-- SOURCE RECORDS follows --

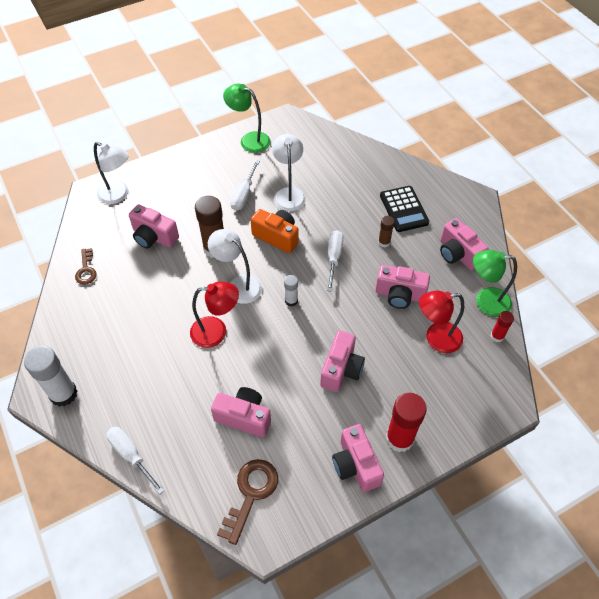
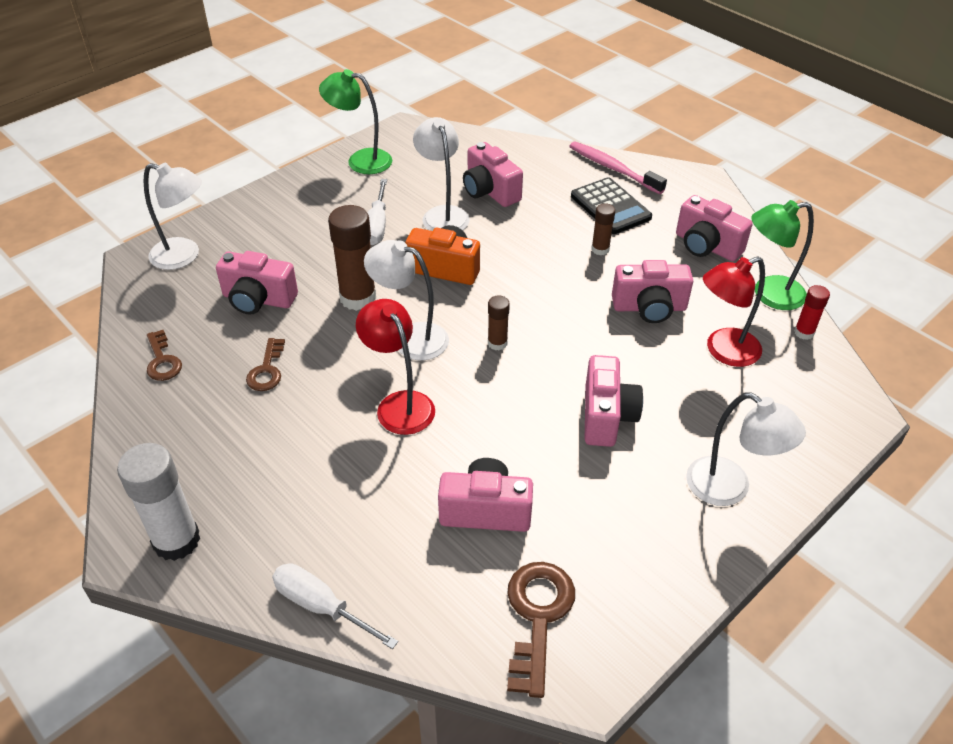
camera: 15 degrees left, 10 degrees down
(145, 290) = (267, 370): none -> brown key
(216, 332) = (399, 404): red lamp -> red lamp turned 105 degrees counterclockwise
(291, 301) = (497, 343): white glue stick -> brown glue stick
(334, 258) = (538, 280): white screwdriver -> none
(355, 465) = (681, 538): pink camera -> pink camera (489, 191)
(399, 438) = (729, 488): red glue stick -> white lamp
(418, 178) = (613, 169): none -> pink toothbrush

-- SOURCE RECORDS concluded --

§ WHAT YOU HAVE TO DO: Copy out exactly the line holding "(355, 465) = (681, 538): pink" and each line after it through the end of the entries, and leave out everything else.

§ TASK RESULT:
(355, 465) = (681, 538): pink camera -> pink camera (489, 191)
(399, 438) = (729, 488): red glue stick -> white lamp
(418, 178) = (613, 169): none -> pink toothbrush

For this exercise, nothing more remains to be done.